**Written request:** Please copy the lines below word for word, leaving out the pictures.

─── Data

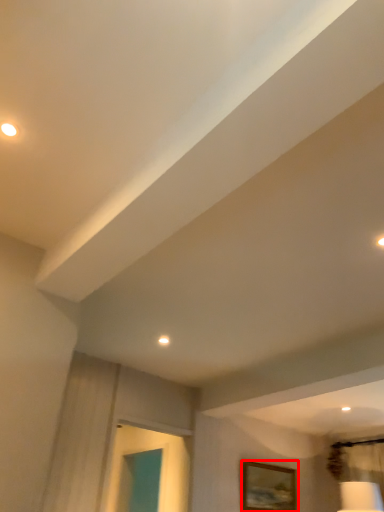
Question: Observing the image, what is the correct spatial positioning of picture frame (annotated by the red box) in reference to droplight?

Choices:
 (A) left
 (B) right

Answer: (B)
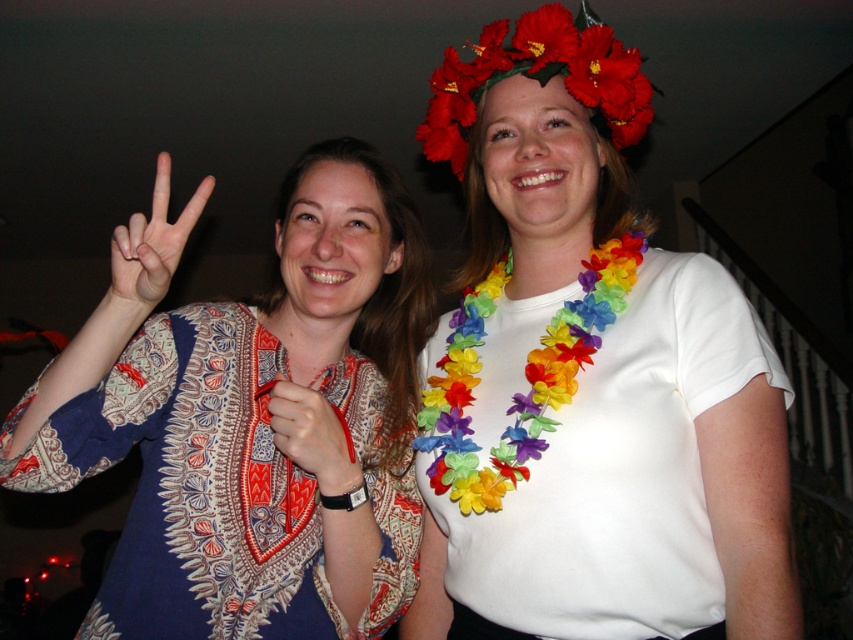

──────

**Exercise solution:**
Question: Observing the image, what is the correct spatial positioning of picture frame (annotated by the red box) in reference to droplight?

Choices:
 (A) left
 (B) right

Answer: (B)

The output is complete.